Collection entries

--- START ---

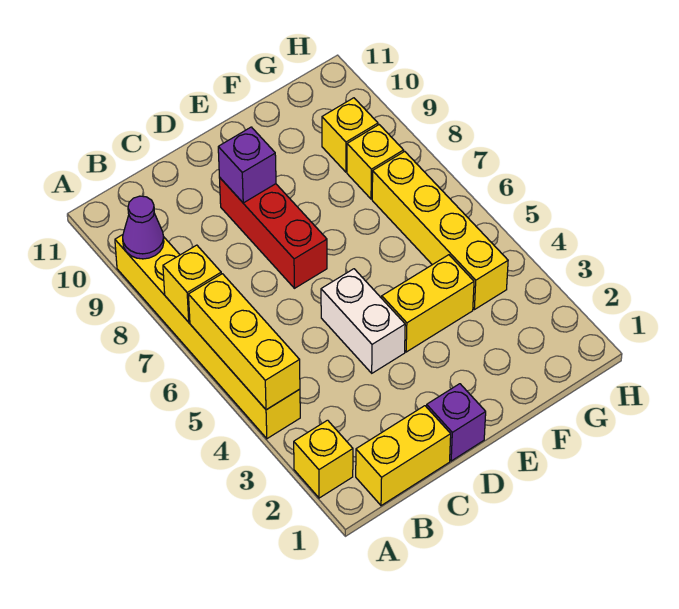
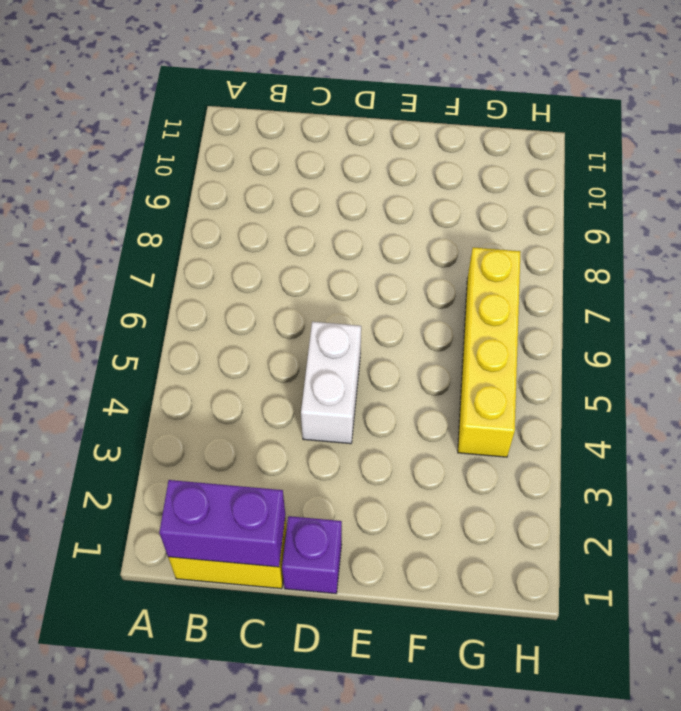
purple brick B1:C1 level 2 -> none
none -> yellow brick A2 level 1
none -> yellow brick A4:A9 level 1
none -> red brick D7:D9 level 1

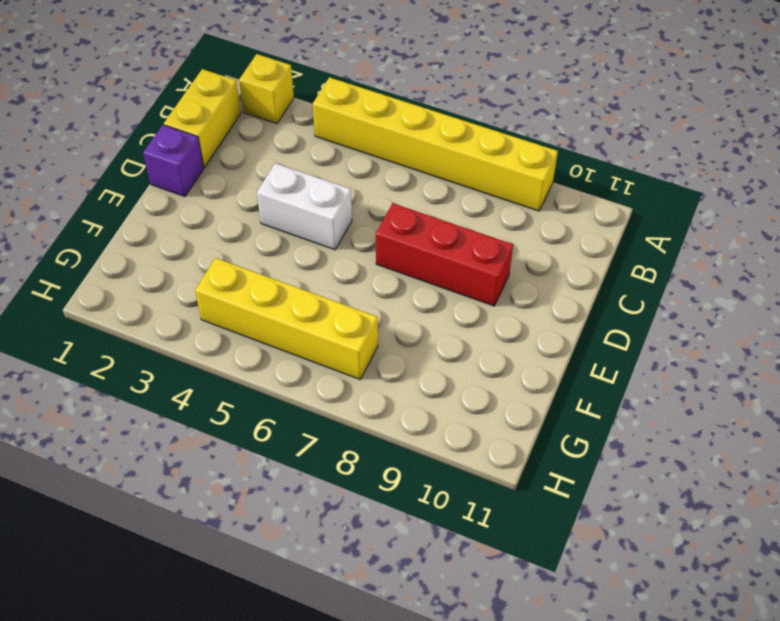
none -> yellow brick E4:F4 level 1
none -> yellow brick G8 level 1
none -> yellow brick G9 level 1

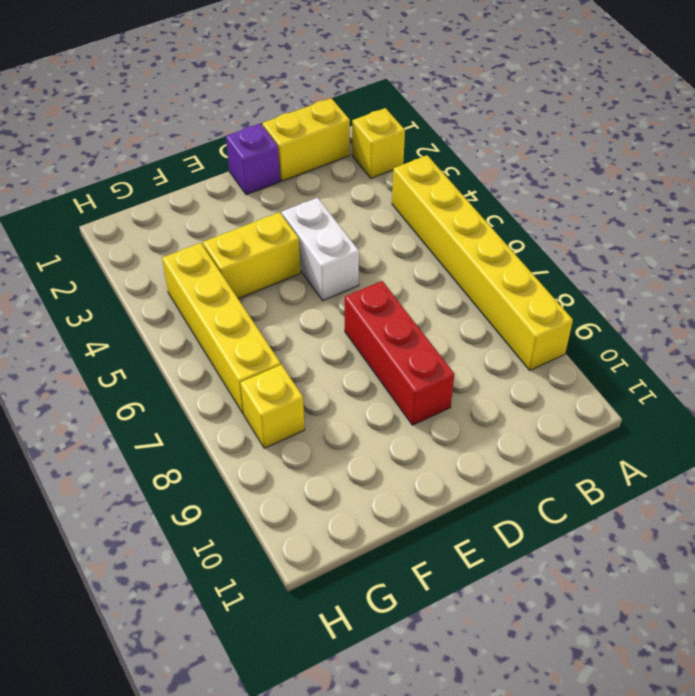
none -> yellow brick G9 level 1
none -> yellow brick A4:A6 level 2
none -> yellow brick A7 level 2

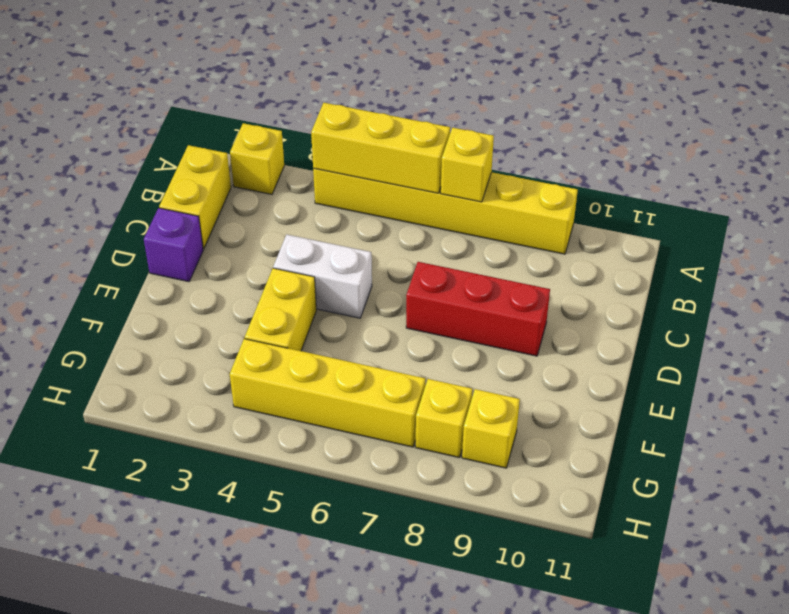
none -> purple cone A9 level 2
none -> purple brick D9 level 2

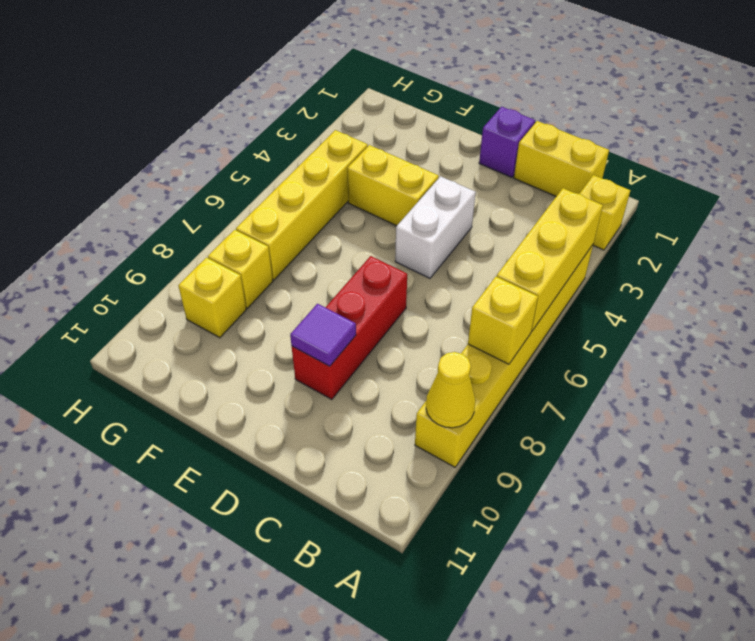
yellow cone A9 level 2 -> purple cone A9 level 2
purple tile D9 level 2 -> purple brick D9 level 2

--- END ---

The problem
Reproduce exactly the lines above from the one with "none -> yellow brick A4:A6 level 2" through the last line of the data, keeping both ends and dropping the pictures.

Completed exercise
none -> yellow brick A4:A6 level 2
none -> yellow brick A7 level 2

none -> purple cone A9 level 2
none -> purple brick D9 level 2

yellow cone A9 level 2 -> purple cone A9 level 2
purple tile D9 level 2 -> purple brick D9 level 2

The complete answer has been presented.